● AIM OF THE TASK: Every line below between the one holding "pink triangle: (395, 455)" and the one holding "pink square: (304, 37) -> (204, 27), moved", inclusive, should be copied exactly, and no other line.

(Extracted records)
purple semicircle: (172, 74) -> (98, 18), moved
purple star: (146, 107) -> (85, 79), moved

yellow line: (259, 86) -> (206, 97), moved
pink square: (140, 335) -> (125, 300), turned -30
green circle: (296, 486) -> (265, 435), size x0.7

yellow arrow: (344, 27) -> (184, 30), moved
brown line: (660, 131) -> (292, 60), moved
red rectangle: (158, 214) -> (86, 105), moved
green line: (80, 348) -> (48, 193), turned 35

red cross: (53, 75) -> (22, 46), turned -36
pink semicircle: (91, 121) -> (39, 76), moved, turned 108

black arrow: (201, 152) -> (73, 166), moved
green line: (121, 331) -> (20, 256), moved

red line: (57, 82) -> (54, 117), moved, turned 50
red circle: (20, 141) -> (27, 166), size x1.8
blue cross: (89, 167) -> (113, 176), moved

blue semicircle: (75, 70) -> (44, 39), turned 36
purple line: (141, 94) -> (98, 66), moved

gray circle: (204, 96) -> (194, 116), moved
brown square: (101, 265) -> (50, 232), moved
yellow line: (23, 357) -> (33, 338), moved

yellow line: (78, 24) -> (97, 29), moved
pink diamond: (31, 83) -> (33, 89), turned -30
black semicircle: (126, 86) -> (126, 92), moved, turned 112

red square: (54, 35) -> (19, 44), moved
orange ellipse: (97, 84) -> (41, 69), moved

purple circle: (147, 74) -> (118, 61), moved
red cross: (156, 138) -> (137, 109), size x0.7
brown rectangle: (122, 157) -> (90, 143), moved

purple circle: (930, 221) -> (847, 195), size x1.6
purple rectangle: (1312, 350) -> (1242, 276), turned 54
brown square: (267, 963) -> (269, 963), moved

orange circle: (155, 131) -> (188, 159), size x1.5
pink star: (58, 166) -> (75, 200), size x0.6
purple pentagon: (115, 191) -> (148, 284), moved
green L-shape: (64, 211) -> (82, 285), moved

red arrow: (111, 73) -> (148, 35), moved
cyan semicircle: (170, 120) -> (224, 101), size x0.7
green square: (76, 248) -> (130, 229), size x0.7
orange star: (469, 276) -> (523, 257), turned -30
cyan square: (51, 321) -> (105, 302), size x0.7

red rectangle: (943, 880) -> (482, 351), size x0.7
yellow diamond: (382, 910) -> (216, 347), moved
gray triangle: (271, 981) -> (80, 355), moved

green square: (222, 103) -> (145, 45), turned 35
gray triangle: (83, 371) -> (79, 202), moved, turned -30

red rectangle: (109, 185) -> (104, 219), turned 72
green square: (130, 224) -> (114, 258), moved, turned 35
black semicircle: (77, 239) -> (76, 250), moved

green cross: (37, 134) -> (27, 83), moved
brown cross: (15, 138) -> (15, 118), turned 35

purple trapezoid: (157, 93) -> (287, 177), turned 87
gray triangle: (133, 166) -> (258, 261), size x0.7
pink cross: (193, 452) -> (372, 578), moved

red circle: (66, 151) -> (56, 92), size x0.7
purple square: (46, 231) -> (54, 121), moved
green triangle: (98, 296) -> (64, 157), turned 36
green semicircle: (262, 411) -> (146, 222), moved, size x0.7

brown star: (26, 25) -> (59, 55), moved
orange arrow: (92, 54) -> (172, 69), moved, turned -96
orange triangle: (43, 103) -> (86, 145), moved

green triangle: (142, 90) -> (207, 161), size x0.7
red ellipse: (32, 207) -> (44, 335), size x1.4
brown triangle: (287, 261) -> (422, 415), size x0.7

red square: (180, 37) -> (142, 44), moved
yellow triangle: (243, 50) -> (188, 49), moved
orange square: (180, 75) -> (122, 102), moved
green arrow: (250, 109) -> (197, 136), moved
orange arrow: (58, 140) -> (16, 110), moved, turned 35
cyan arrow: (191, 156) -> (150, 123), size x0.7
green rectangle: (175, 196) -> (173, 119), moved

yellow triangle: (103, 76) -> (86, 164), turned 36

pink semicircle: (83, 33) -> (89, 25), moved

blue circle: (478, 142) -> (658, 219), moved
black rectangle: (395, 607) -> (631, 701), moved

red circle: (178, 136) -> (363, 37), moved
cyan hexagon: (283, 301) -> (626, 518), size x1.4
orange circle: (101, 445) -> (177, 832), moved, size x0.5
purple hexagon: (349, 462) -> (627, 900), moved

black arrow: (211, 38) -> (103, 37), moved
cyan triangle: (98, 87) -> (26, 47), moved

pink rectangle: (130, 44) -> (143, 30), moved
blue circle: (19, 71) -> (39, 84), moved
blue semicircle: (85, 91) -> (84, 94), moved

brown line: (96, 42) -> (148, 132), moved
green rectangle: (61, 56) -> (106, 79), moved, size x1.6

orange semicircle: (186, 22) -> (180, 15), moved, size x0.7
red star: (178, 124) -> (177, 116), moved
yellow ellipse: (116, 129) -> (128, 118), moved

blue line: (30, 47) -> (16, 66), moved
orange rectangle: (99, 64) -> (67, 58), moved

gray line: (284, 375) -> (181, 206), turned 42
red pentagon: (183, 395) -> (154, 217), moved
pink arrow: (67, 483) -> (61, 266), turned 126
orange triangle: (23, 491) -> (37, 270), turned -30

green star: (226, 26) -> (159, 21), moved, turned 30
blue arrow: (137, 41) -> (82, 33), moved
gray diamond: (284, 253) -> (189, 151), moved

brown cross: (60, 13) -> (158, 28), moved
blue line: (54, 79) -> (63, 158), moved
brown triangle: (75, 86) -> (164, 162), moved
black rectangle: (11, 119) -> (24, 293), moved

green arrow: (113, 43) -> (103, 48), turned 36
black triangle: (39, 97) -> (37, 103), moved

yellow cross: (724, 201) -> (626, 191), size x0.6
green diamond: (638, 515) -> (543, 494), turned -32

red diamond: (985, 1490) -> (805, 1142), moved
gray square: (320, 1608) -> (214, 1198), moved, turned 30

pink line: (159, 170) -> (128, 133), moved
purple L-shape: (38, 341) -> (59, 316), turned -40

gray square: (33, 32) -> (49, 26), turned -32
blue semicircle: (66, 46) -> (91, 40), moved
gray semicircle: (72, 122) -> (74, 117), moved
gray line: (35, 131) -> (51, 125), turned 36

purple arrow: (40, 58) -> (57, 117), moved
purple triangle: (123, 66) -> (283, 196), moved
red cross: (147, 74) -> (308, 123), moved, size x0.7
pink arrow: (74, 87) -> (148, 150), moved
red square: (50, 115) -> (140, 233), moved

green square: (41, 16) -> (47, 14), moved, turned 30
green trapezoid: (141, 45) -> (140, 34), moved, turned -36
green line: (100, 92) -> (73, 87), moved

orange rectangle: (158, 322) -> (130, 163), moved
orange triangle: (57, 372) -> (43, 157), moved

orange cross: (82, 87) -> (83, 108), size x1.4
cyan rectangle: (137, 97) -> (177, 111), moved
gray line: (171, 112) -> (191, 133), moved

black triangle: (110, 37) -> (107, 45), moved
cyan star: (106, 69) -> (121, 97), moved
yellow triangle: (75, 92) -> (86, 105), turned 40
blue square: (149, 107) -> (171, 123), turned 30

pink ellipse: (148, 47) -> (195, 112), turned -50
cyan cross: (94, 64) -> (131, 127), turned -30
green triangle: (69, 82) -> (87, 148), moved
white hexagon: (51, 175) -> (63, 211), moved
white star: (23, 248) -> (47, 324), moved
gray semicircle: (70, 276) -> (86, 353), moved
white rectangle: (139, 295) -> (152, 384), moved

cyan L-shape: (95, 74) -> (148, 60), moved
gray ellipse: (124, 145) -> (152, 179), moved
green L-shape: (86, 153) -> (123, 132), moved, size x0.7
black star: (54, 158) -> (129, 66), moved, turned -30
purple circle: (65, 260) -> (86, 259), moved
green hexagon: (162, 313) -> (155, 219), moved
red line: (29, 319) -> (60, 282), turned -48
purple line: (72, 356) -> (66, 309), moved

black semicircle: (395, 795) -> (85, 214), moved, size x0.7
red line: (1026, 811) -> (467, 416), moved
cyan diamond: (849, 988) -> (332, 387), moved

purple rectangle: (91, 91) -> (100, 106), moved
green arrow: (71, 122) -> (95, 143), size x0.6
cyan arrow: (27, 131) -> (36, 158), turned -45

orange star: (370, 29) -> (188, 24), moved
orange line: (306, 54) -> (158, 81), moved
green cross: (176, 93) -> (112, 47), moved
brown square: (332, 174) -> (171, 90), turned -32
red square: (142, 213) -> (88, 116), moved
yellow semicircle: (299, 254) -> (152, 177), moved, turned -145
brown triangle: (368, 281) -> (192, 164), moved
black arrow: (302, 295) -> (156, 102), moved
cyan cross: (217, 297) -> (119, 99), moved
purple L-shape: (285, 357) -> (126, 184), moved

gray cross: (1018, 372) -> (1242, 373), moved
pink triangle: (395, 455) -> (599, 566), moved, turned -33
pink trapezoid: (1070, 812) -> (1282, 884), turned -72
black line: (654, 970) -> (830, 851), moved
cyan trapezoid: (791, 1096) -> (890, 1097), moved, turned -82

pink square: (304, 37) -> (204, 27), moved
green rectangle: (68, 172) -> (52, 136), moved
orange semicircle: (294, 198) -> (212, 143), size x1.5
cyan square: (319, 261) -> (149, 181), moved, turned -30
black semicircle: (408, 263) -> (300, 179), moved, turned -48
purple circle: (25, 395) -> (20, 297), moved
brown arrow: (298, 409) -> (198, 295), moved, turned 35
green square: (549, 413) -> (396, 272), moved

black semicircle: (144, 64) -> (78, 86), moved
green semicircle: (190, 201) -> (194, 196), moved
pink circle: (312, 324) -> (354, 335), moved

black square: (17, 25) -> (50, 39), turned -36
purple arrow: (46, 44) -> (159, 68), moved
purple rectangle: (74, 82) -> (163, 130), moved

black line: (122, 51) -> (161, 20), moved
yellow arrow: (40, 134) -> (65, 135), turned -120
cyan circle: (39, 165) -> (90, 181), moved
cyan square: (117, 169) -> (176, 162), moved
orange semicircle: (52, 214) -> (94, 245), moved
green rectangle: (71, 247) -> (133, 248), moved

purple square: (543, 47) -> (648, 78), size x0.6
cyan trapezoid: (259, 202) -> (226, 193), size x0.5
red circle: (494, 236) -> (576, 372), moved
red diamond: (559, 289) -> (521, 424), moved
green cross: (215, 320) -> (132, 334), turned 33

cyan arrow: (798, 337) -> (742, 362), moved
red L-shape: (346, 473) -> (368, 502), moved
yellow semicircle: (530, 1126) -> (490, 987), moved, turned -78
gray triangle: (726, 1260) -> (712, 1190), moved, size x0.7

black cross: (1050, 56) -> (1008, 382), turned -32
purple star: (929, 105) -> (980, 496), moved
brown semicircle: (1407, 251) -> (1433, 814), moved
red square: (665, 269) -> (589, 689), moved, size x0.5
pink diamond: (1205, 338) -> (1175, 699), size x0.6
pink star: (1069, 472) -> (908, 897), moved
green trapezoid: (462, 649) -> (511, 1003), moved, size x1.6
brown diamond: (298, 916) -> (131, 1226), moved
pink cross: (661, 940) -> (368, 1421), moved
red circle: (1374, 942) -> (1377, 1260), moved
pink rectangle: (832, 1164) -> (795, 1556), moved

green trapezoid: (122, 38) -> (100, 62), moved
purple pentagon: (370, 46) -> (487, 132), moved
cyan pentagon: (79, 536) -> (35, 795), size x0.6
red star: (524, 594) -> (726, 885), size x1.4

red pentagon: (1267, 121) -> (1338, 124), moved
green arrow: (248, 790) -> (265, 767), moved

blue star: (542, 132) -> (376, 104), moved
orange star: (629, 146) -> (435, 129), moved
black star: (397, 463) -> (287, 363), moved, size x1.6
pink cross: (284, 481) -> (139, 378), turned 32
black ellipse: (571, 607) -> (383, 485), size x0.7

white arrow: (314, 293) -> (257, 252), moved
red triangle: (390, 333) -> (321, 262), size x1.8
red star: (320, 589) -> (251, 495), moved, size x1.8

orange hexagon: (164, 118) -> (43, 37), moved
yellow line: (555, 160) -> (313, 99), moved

● RESULT:
pink triangle: (395, 455) -> (599, 566), moved, turned -33
pink trapezoid: (1070, 812) -> (1282, 884), turned -72
black line: (654, 970) -> (830, 851), moved
cyan trapezoid: (791, 1096) -> (890, 1097), moved, turned -82

pink square: (304, 37) -> (204, 27), moved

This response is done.